Records
------------------------
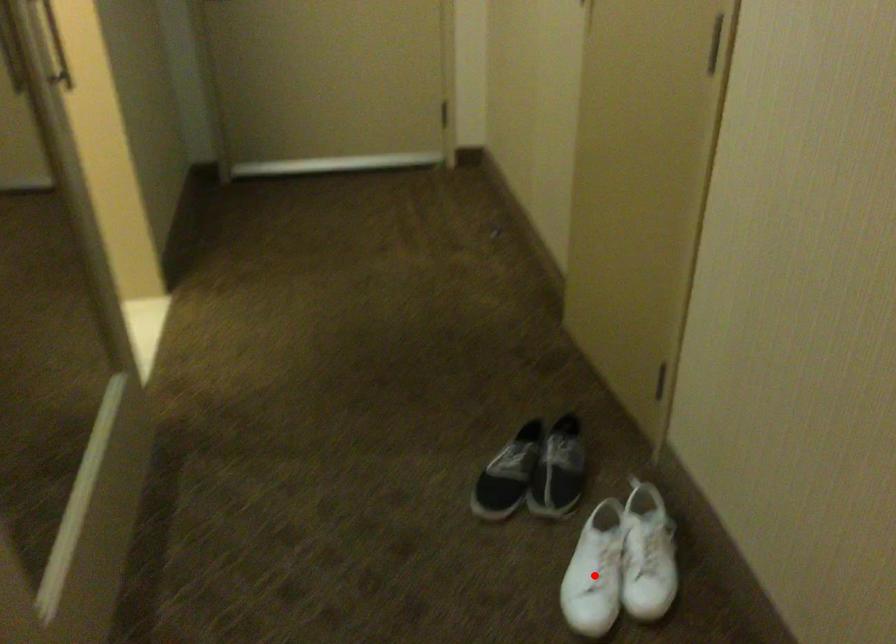
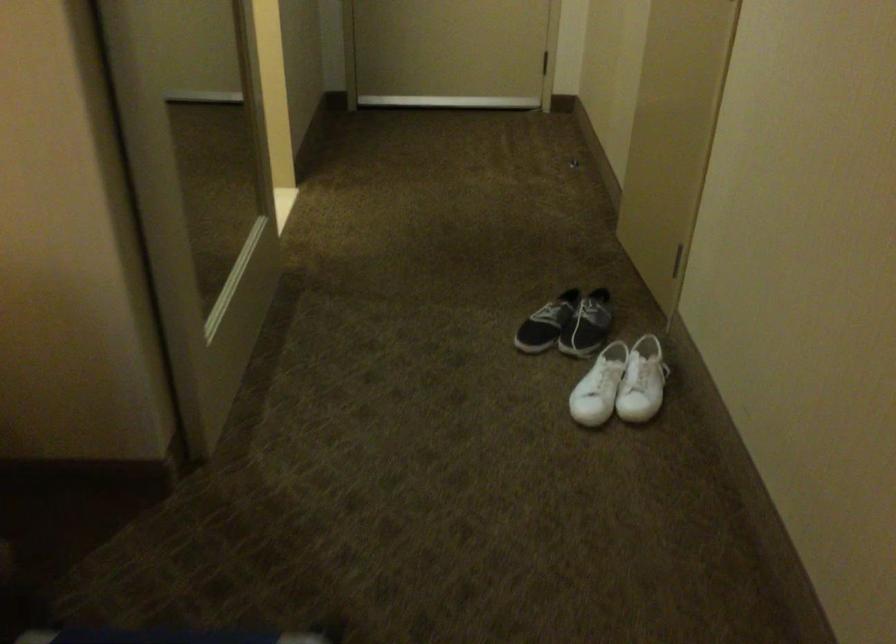
Find the pixel in the second image that matches the highlighted location in the first image.

(599, 386)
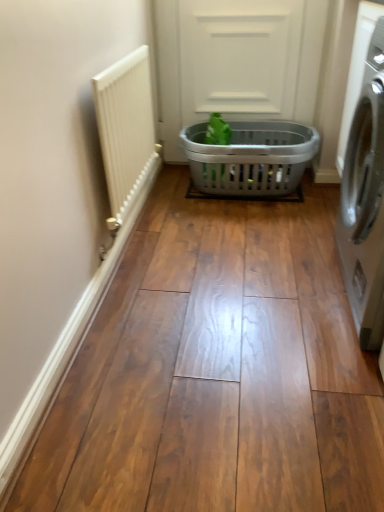
Find the location of a particular element. The height and width of the screenshot is (512, 384). vacant space to the left of satin silver washing machine at right is located at coordinates (252, 298).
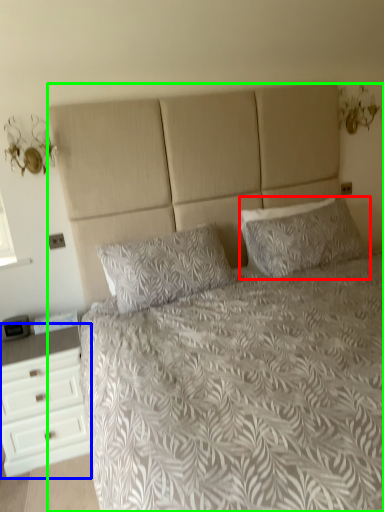
Question: Considering the real-world distances, which object is farthest from pillow (highlighted by a red box)? chest of drawers (highlighted by a blue box) or bed (highlighted by a green box)?

Choices:
 (A) chest of drawers
 (B) bed

Answer: (A)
------------------------
§ **The task**
Render the data from the line containing "Question: Considering the" through the last line of the data as a JSON list of strings, with one string per line and blank lines omitted.

§ **Response for this exercise**
[
  "Question: Considering the real-world distances, which object is farthest from pillow (highlighted by a red box)? chest of drawers (highlighted by a blue box) or bed (highlighted by a green box)?",
  "Choices:",
  " (A) chest of drawers",
  " (B) bed",
  "Answer: (A)"
]